» DATASET RECORDS
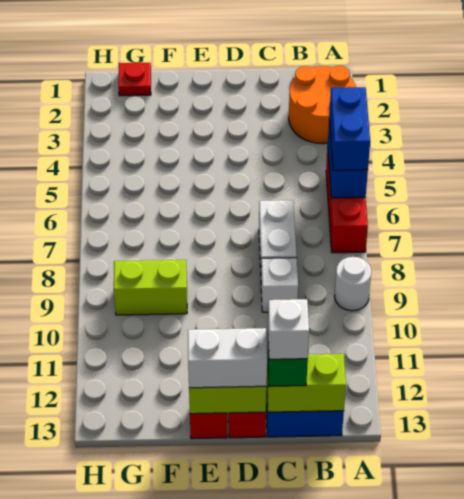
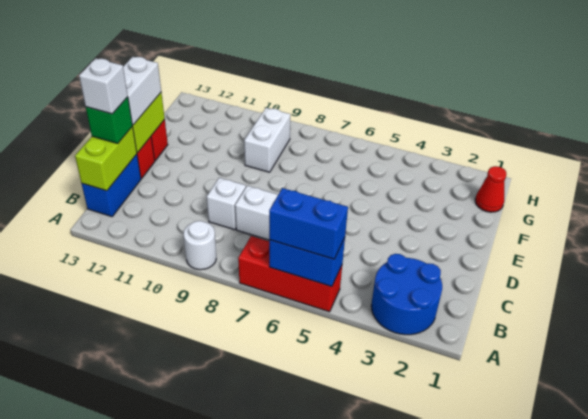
orange round brick A2:B3 level 1 -> blue round brick A2:B3 level 1
lime brick F9:G9 level 1 -> white brick F9:G9 level 1
red plate G1 level 1 -> red cone G1 level 1

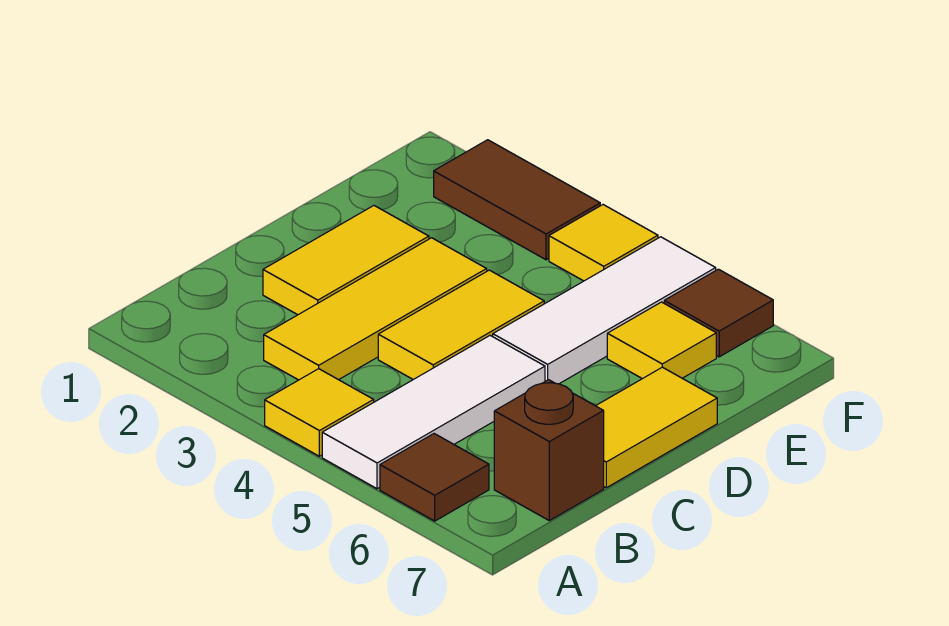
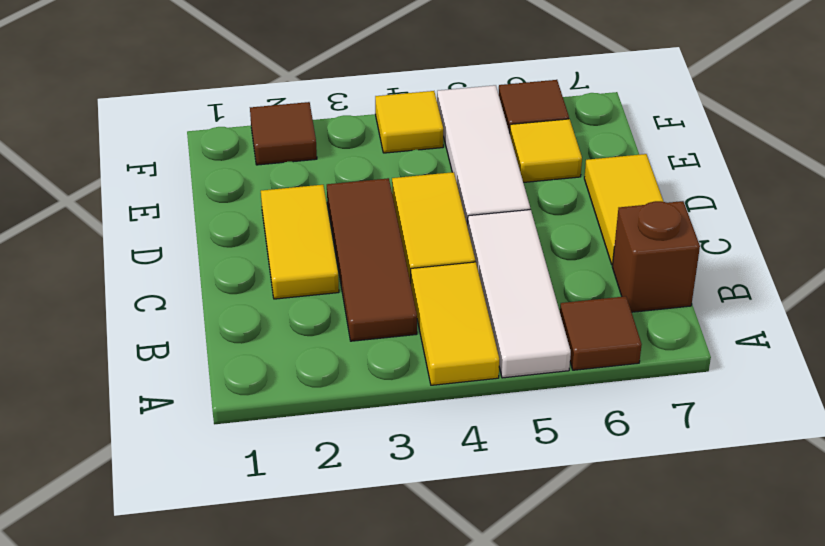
yellow tile A4 level 1 -> yellow tile A4:B4 level 1
yellow tile B3:D3 level 1 -> brown tile B3:D3 level 1
brown tile F2:F3 level 1 -> brown tile F2 level 1

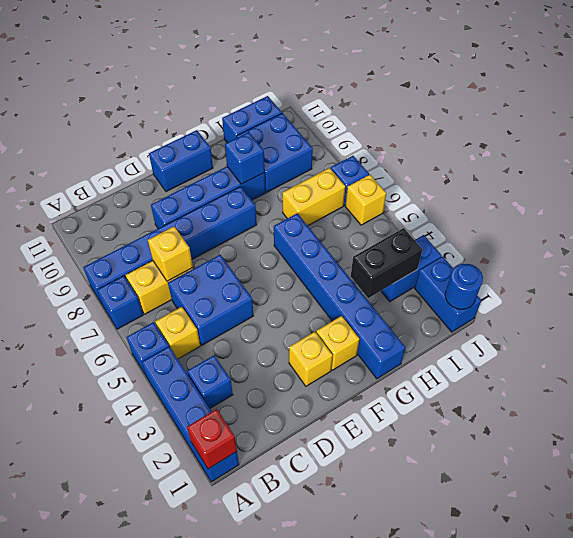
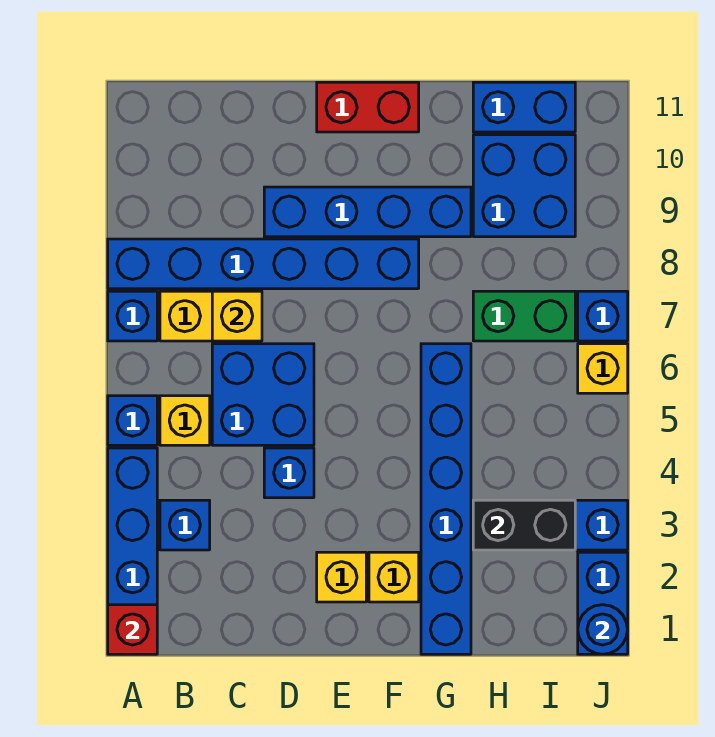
blue brick E11:F11 level 1 -> red brick E11:F11 level 1
blue brick G9 level 2 -> blue brick D4 level 1
yellow brick H7:I7 level 1 -> green brick H7:I7 level 1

» TRY IT
Set down each record above exactly as it stands and leave out all pictures.

» EXERCISE RESPONSE
orange round brick A2:B3 level 1 -> blue round brick A2:B3 level 1
lime brick F9:G9 level 1 -> white brick F9:G9 level 1
red plate G1 level 1 -> red cone G1 level 1

yellow tile A4 level 1 -> yellow tile A4:B4 level 1
yellow tile B3:D3 level 1 -> brown tile B3:D3 level 1
brown tile F2:F3 level 1 -> brown tile F2 level 1

blue brick E11:F11 level 1 -> red brick E11:F11 level 1
blue brick G9 level 2 -> blue brick D4 level 1
yellow brick H7:I7 level 1 -> green brick H7:I7 level 1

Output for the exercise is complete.